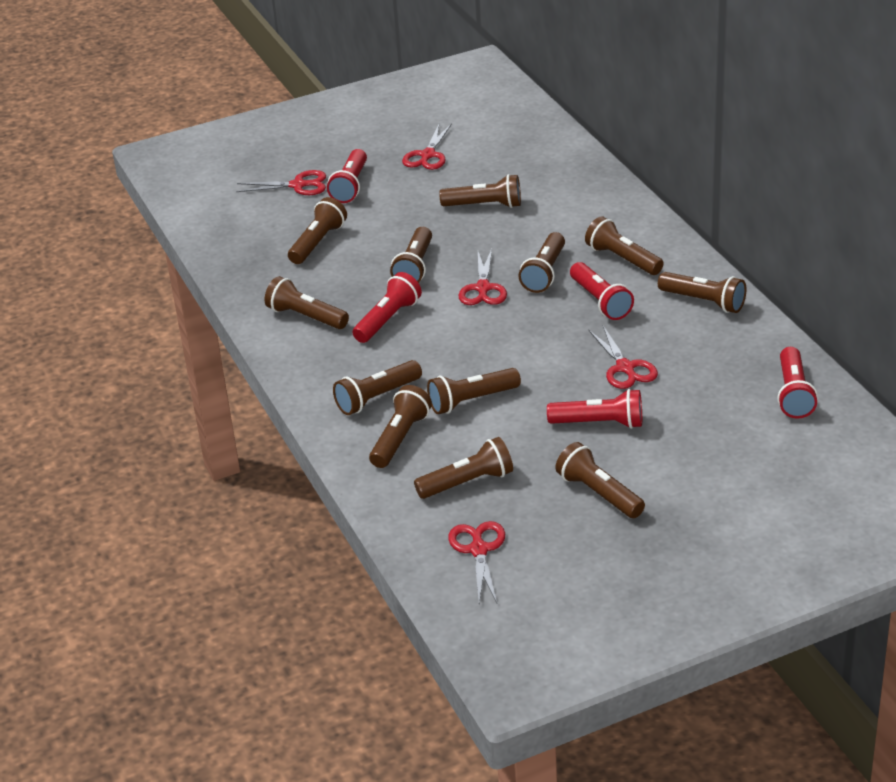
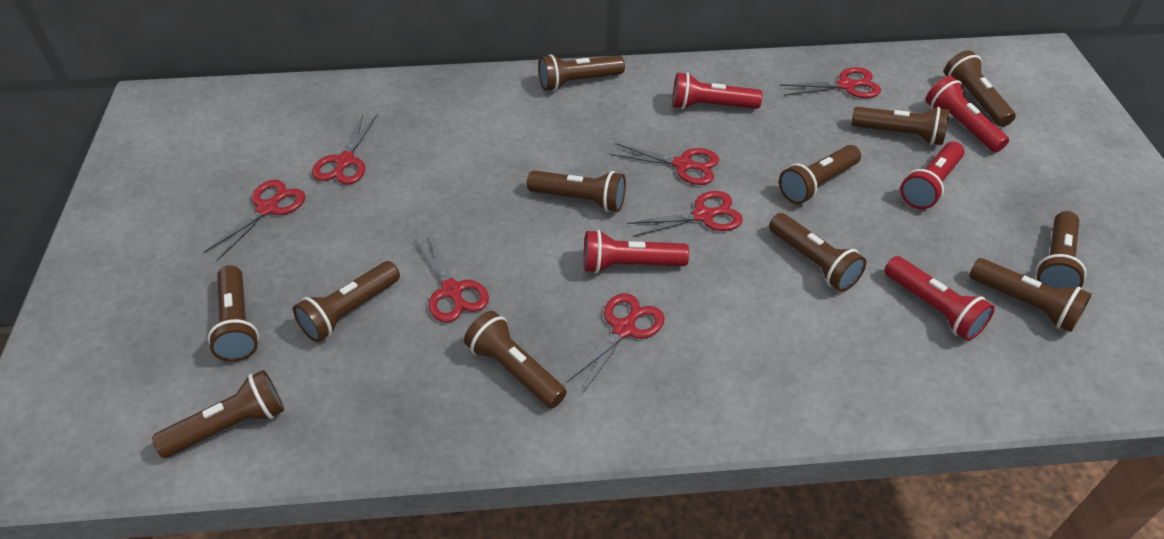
red scissors: 5 -> 7

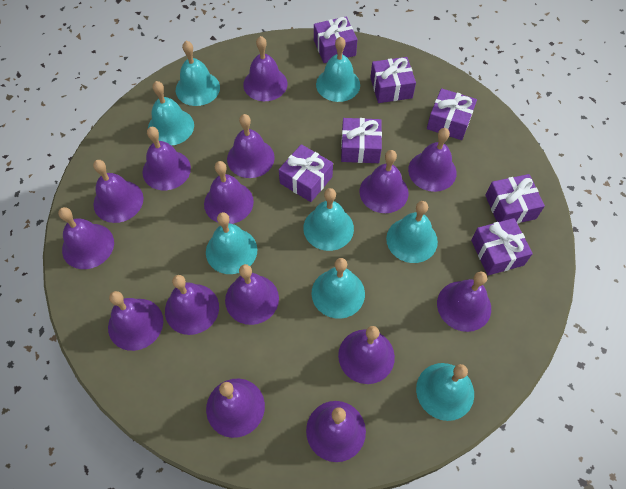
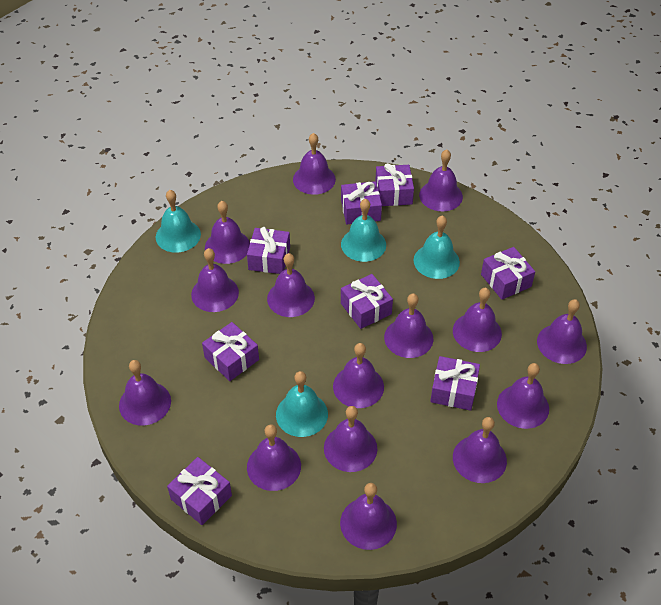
purple gift: 7 -> 8
turquoise bell: 8 -> 4

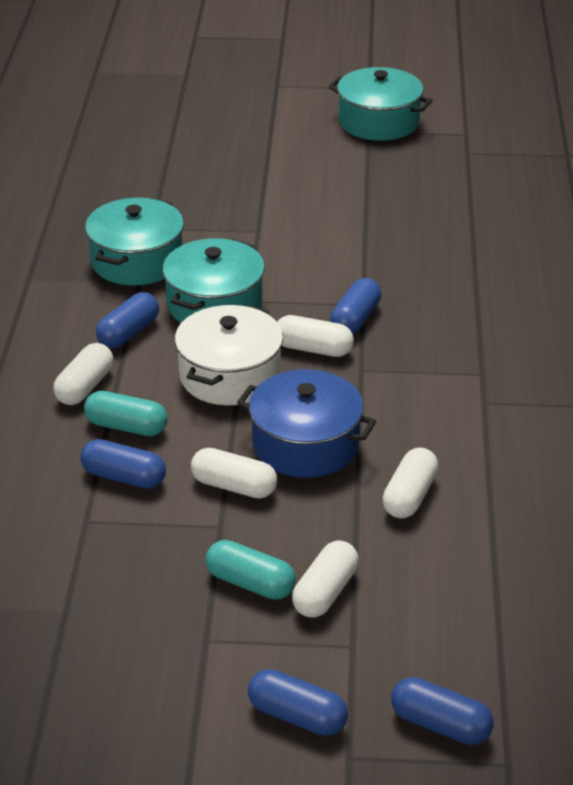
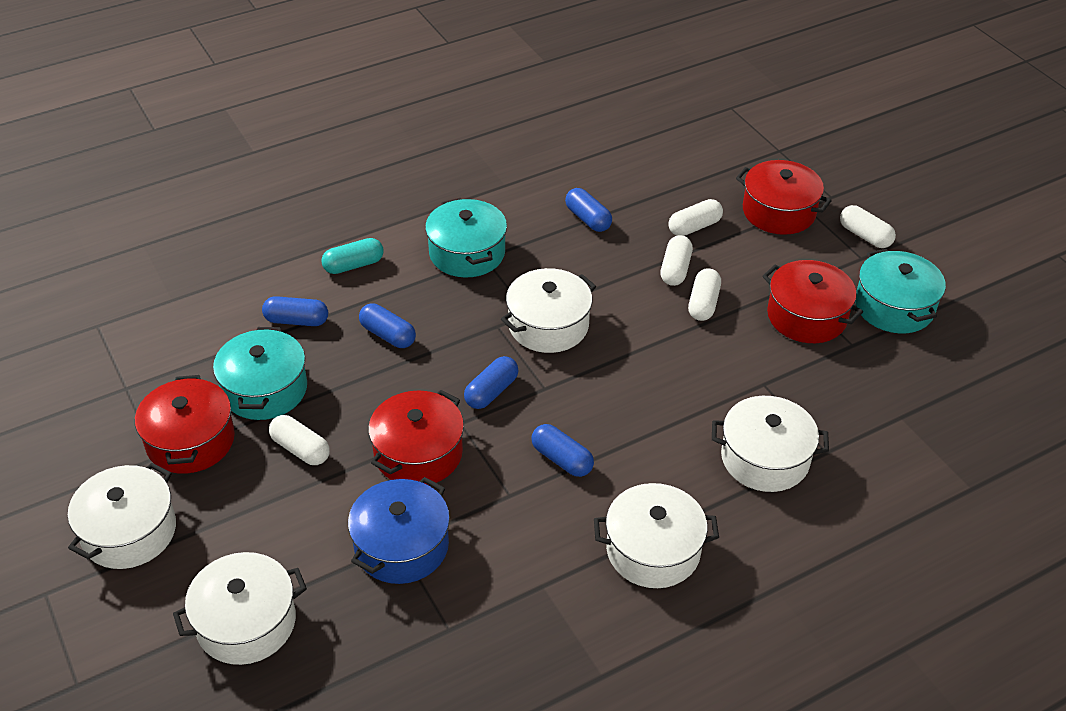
red pot: 0 -> 4
turquoise capsule: 2 -> 1
white pot: 1 -> 5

*WHAT IS REQUIRED:*
Copy out the lines above in full and unaltered, apart from the pictures.

*RESULT OF THIS EXERCISE:*
red scissors: 5 -> 7

purple gift: 7 -> 8
turquoise bell: 8 -> 4

red pot: 0 -> 4
turquoise capsule: 2 -> 1
white pot: 1 -> 5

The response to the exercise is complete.